- **SOURCE DATA**:
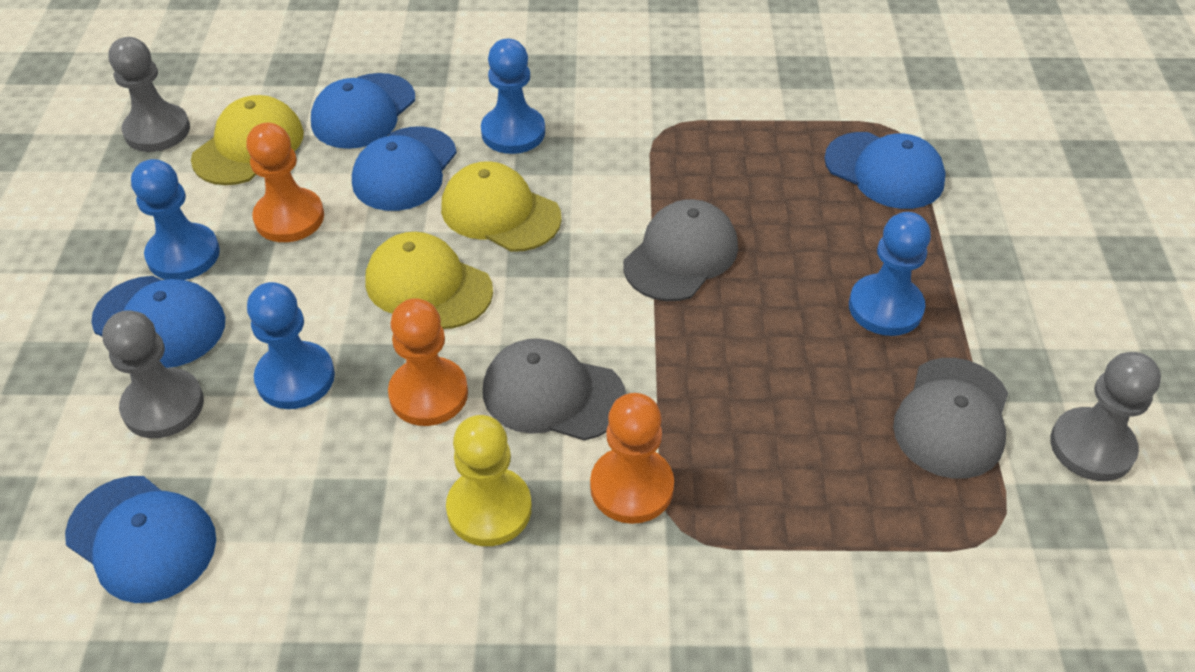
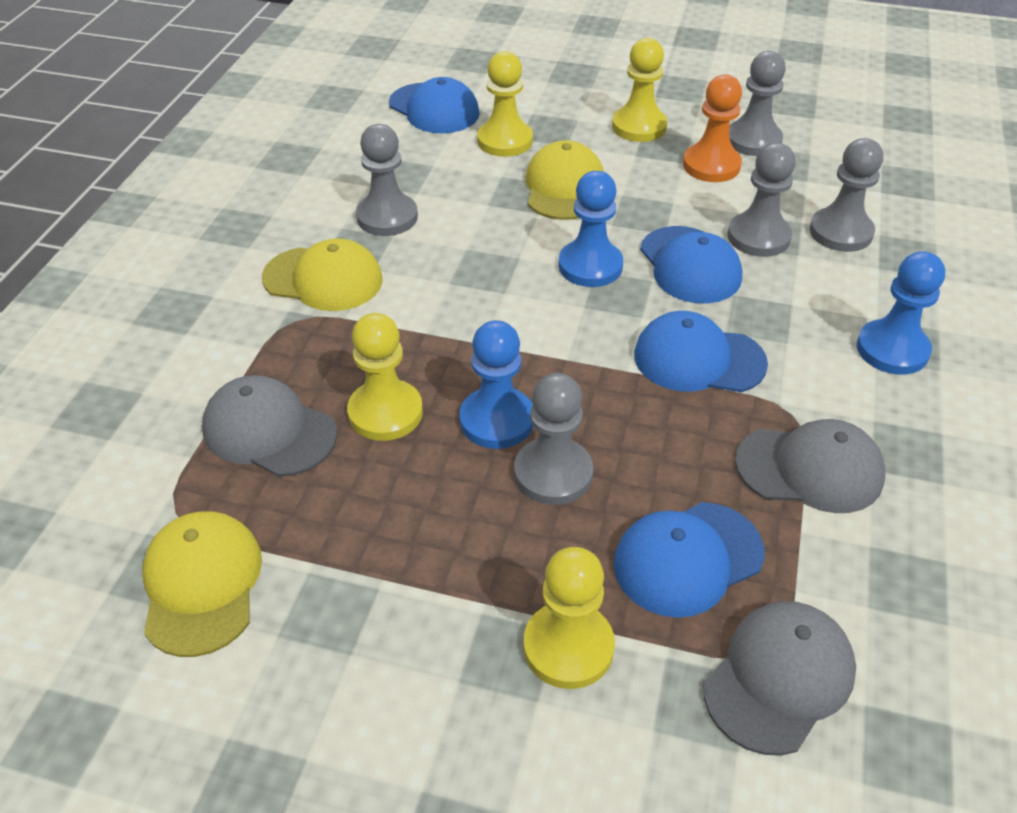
blue cap: 5 -> 4
blue pawn: 4 -> 3
grey pawn: 3 -> 5
orange pawn: 3 -> 1
yellow pawn: 1 -> 4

- **WORK ITEM**:
Only the pictures are to be left out; everything else in the entries above must be duplicated exactly.

- **THE ANSWER**:
blue cap: 5 -> 4
blue pawn: 4 -> 3
grey pawn: 3 -> 5
orange pawn: 3 -> 1
yellow pawn: 1 -> 4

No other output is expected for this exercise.